### [Provided data]

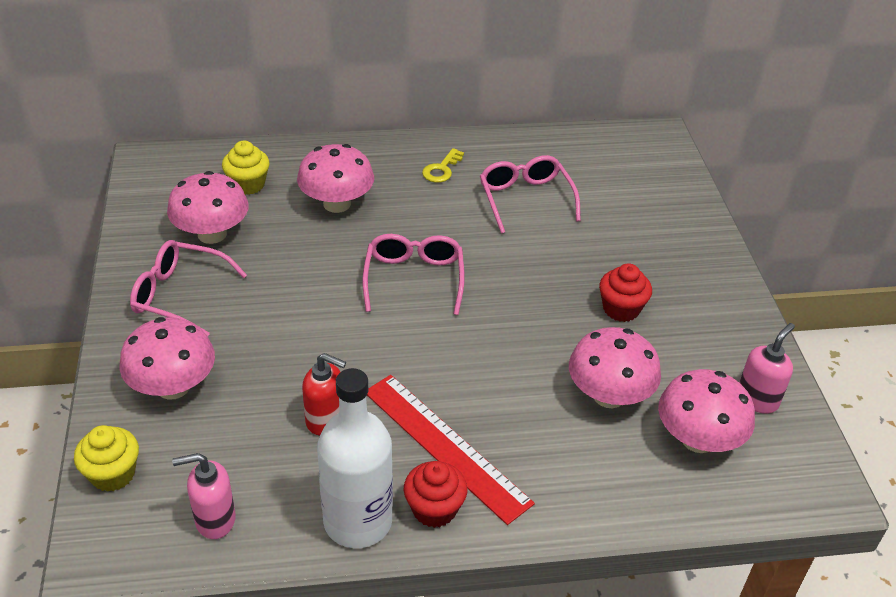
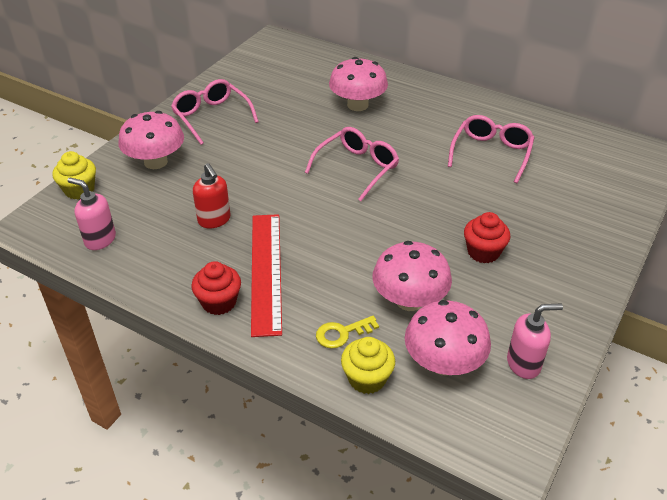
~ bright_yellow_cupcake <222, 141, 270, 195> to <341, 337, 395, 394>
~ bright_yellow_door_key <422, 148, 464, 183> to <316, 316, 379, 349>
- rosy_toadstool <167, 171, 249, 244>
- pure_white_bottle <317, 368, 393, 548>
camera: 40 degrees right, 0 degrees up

### [Work required]
The pictures stay out of the copy. Set down the entries above precisely.

### [Task result]
~ bright_yellow_cupcake <222, 141, 270, 195> to <341, 337, 395, 394>
~ bright_yellow_door_key <422, 148, 464, 183> to <316, 316, 379, 349>
- rosy_toadstool <167, 171, 249, 244>
- pure_white_bottle <317, 368, 393, 548>
camera: 40 degrees right, 0 degrees up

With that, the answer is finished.